───── Material shown ─────

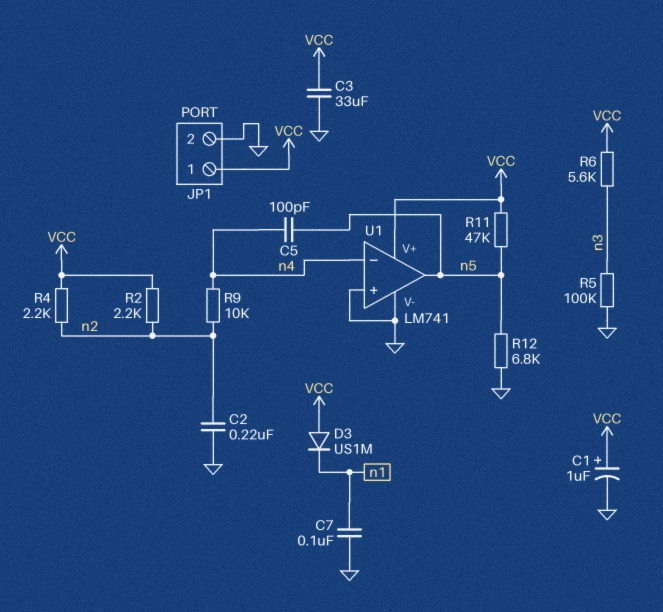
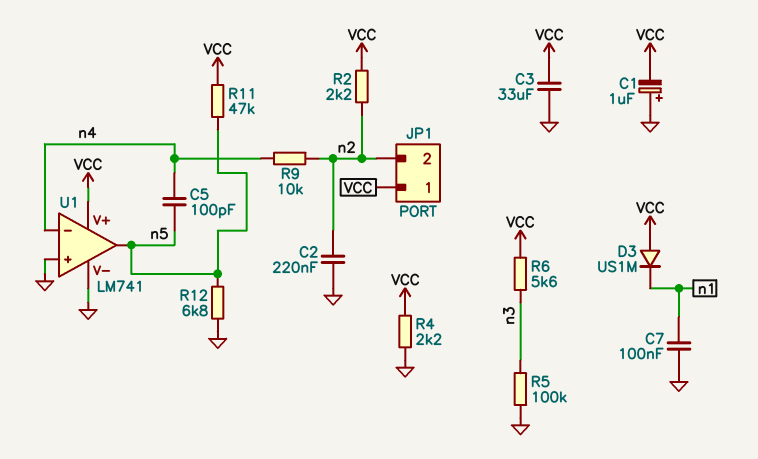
C1: 1uF (plus VCC, minus GND) -> 1uF (plus GND, minus VCC)
JP1 pin 2: GND -> n2
R4: 2.2k (VCC, n2) -> 2.2k (GND, VCC)

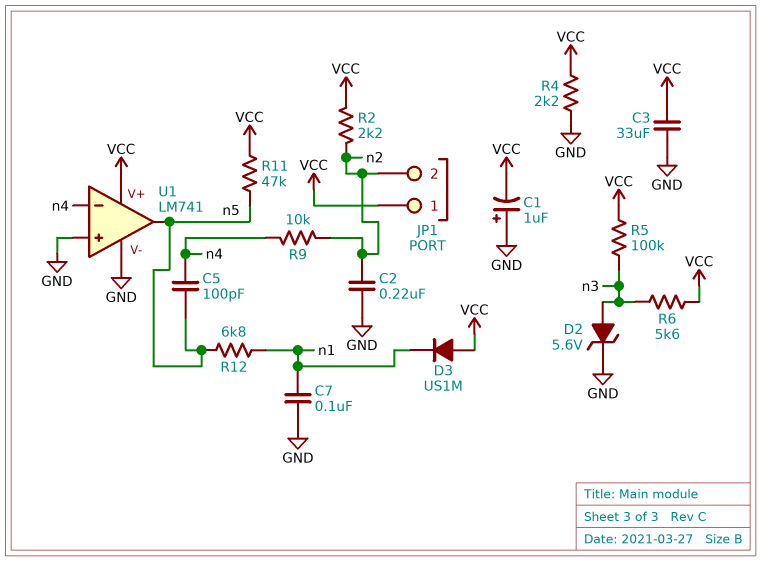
D2: none -> zener 5.6V (A n3, K GND)
R5: 100k (GND, n3) -> 100k (VCC, n3)
R12: 6.8k (GND, n5) -> 6.8k (n1, n5)

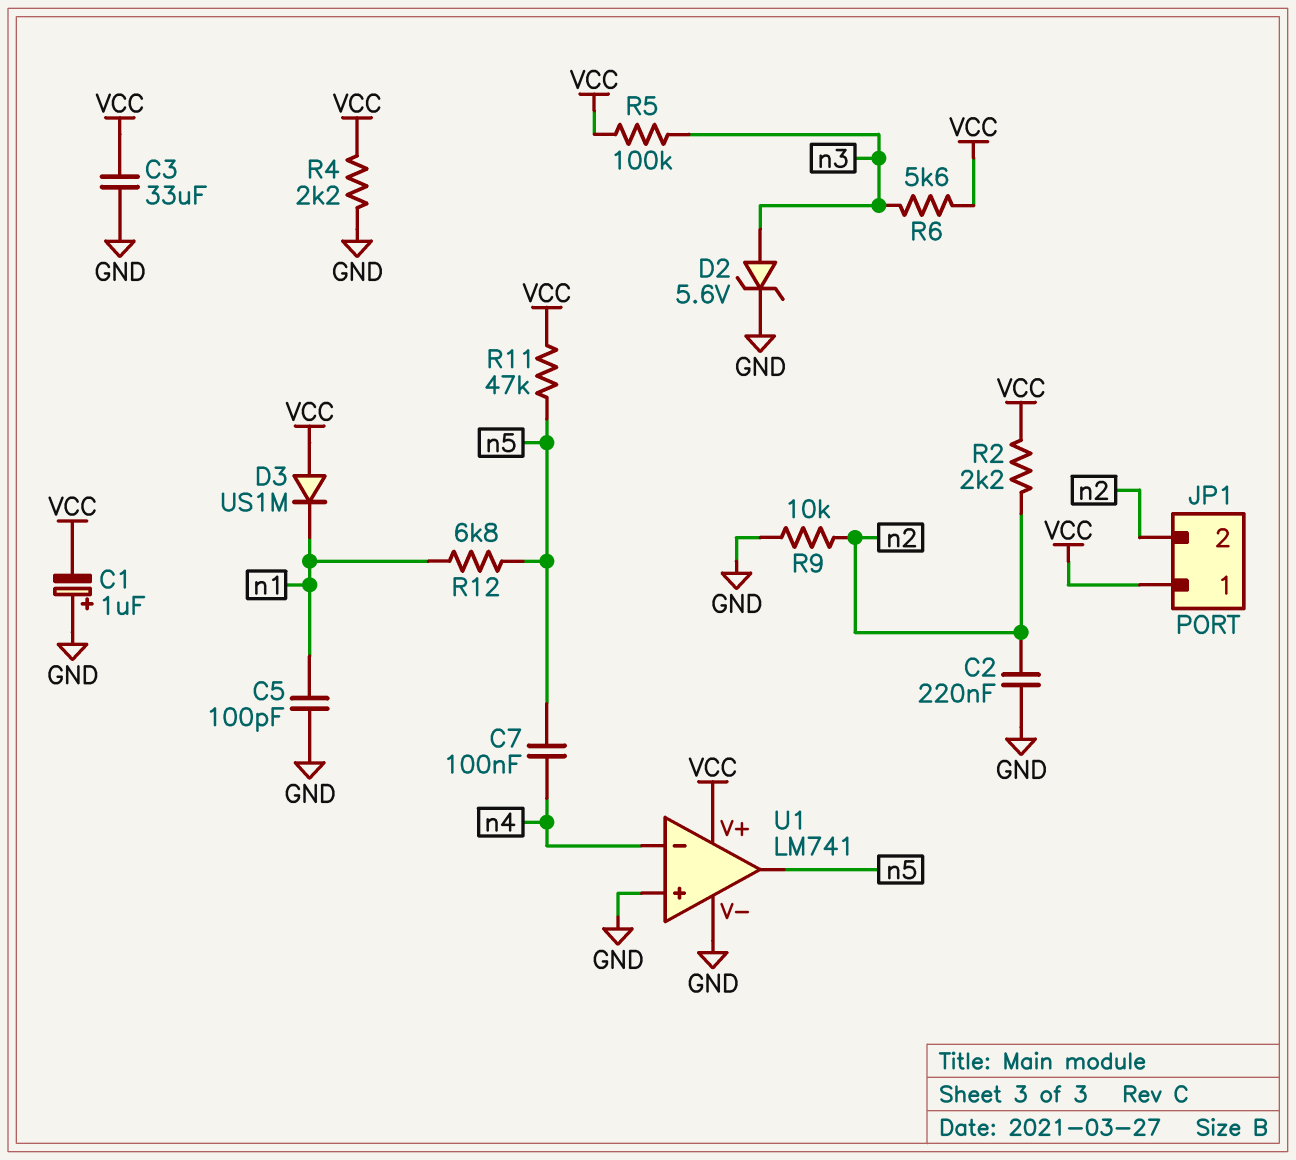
C5: 100pF (n4, n5) -> 100pF (GND, n1)
C7: 100nF (GND, n1) -> 100nF (n4, n5)
R9: 10k (n2, n4) -> 10k (GND, n2)

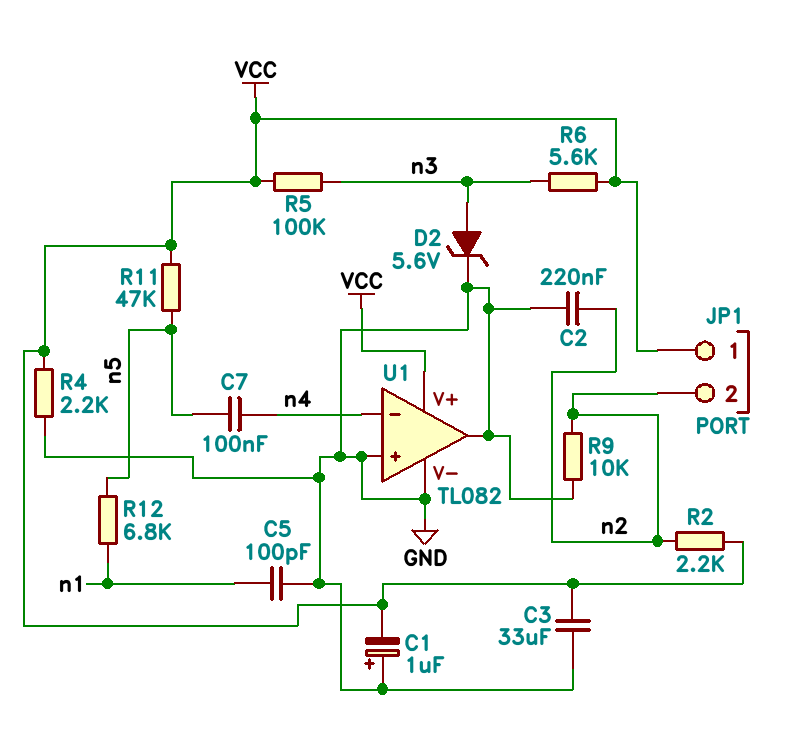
D3: diode US1M (A VCC, K n1) -> none
U1: LM741 -> TL082
U1 pin out: n5 -> GND

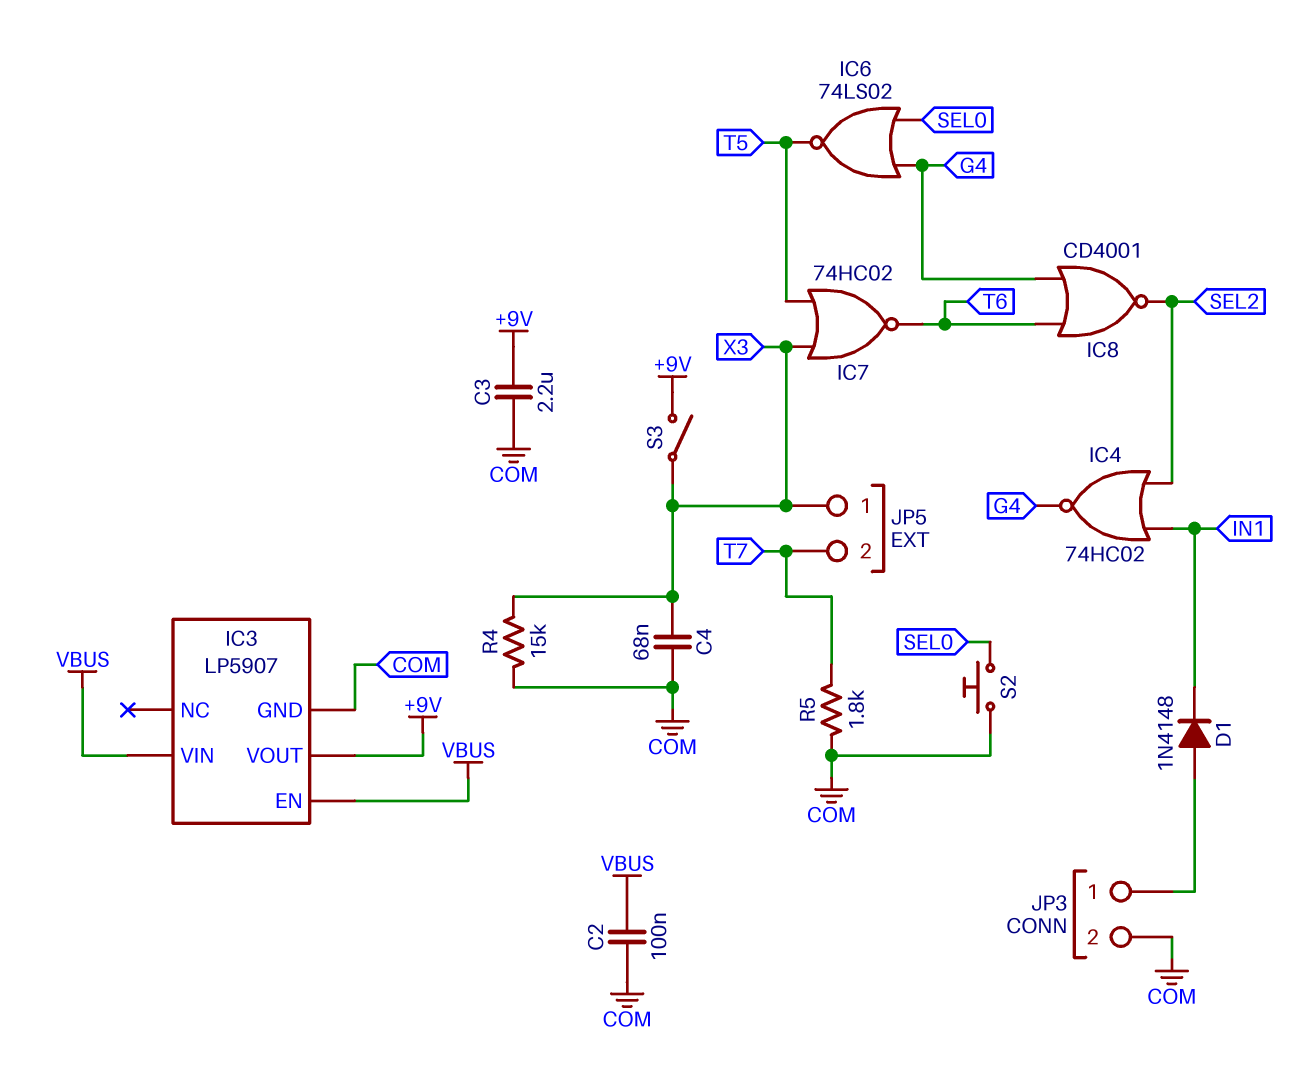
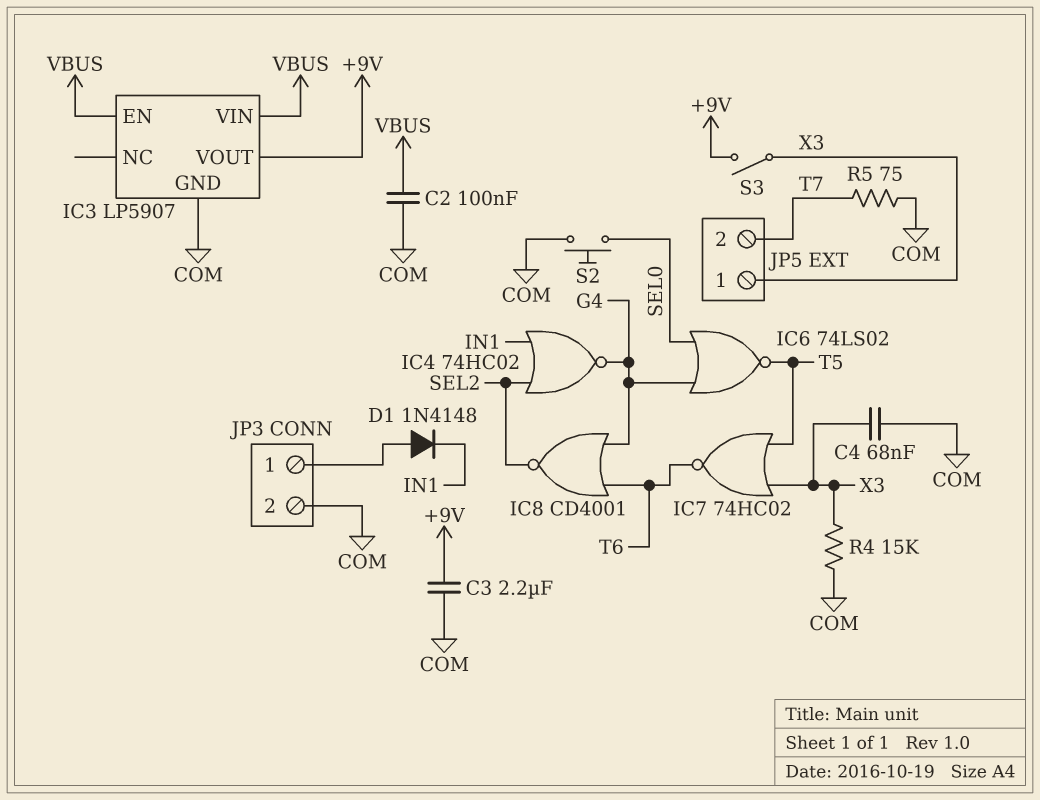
R5: 1.8k (COM, T7) -> 75 (COM, T7)

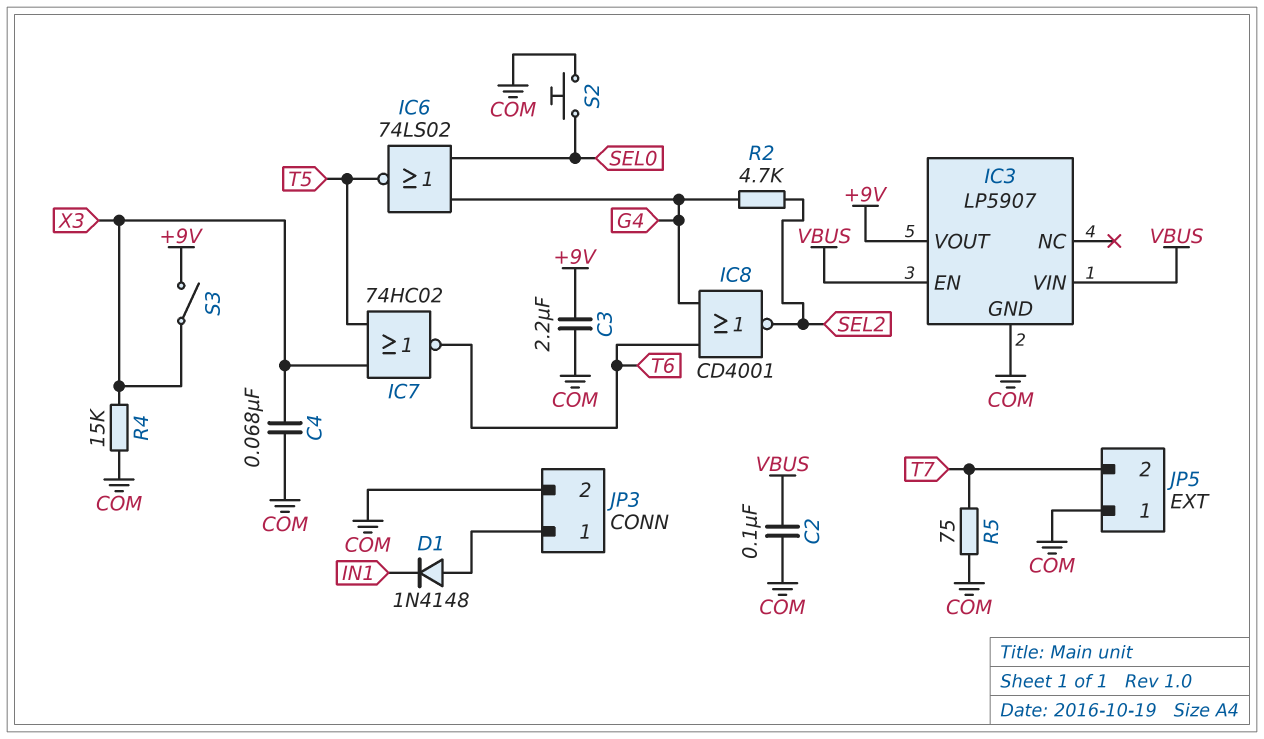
IC4: NOR 74HC02 (in IN1, in SEL2, out G4) -> none
JP5 pin 1: X3 -> COM
R2: none -> 4.7k (G4, SEL2)

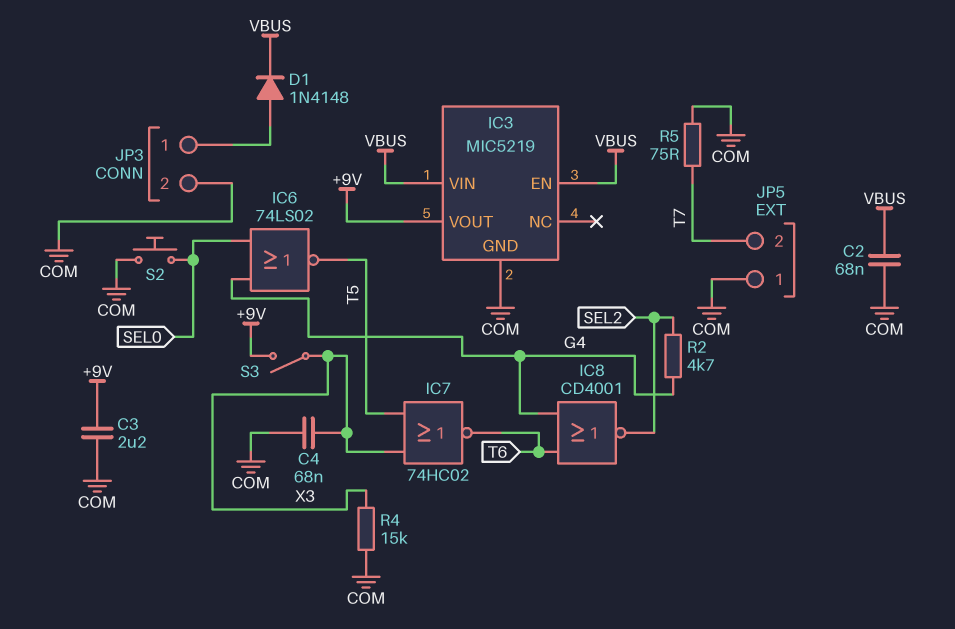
C2: 100nF (COM, VBUS) -> 68nF (COM, VBUS)
D1: diode 1N4148 (A JP3/1, K IN1) -> diode 1N4148 (A JP3/1, K VBUS)
IC3: LP5907 -> MIC5219

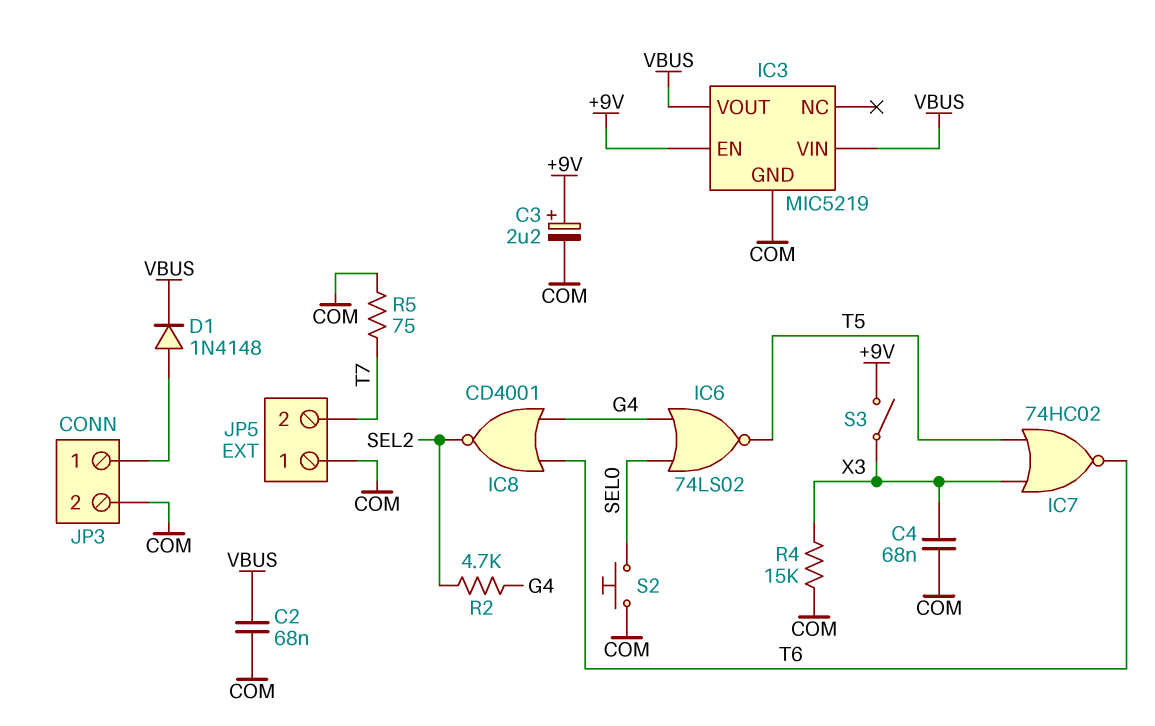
C3: 2.2uF (+9V, COM) -> 2.2uF (plus +9V, minus COM)
IC3 pin EN: VBUS -> +9V
IC3 pin VOUT: +9V -> VBUS

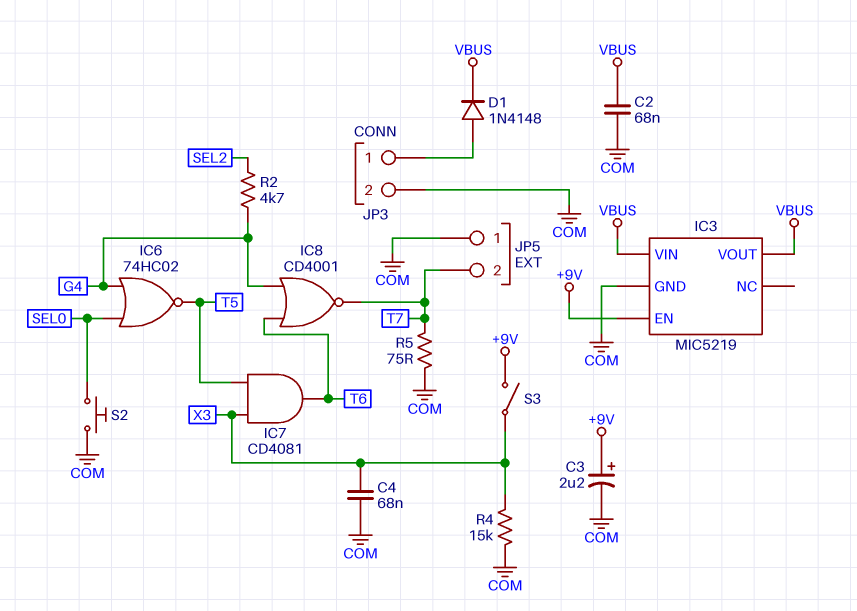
IC6: NOR 74LS02 (in G4, in SEL0, out T5) -> NOR 74HC02 (in G4, in SEL0, out T5)
IC7: NOR 74HC02 (in T5, in X3, out T6) -> AND CD4081 (in T5, in X3, out T6)
IC8: NOR CD4001 (in G4, in T6, out SEL2) -> NOR CD4001 (in G4, in T6, out T7)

─────

Instructions for the task —
Exclude the images and reproduce the remaining data exactly.

Result —
C1: 1uF (plus VCC, minus GND) -> 1uF (plus GND, minus VCC)
JP1 pin 2: GND -> n2
R4: 2.2k (VCC, n2) -> 2.2k (GND, VCC)

D2: none -> zener 5.6V (A n3, K GND)
R5: 100k (GND, n3) -> 100k (VCC, n3)
R12: 6.8k (GND, n5) -> 6.8k (n1, n5)

C5: 100pF (n4, n5) -> 100pF (GND, n1)
C7: 100nF (GND, n1) -> 100nF (n4, n5)
R9: 10k (n2, n4) -> 10k (GND, n2)

D3: diode US1M (A VCC, K n1) -> none
U1: LM741 -> TL082
U1 pin out: n5 -> GND

R5: 1.8k (COM, T7) -> 75 (COM, T7)

IC4: NOR 74HC02 (in IN1, in SEL2, out G4) -> none
JP5 pin 1: X3 -> COM
R2: none -> 4.7k (G4, SEL2)

C2: 100nF (COM, VBUS) -> 68nF (COM, VBUS)
D1: diode 1N4148 (A JP3/1, K IN1) -> diode 1N4148 (A JP3/1, K VBUS)
IC3: LP5907 -> MIC5219

C3: 2.2uF (+9V, COM) -> 2.2uF (plus +9V, minus COM)
IC3 pin EN: VBUS -> +9V
IC3 pin VOUT: +9V -> VBUS

IC6: NOR 74LS02 (in G4, in SEL0, out T5) -> NOR 74HC02 (in G4, in SEL0, out T5)
IC7: NOR 74HC02 (in T5, in X3, out T6) -> AND CD4081 (in T5, in X3, out T6)
IC8: NOR CD4001 (in G4, in T6, out SEL2) -> NOR CD4001 (in G4, in T6, out T7)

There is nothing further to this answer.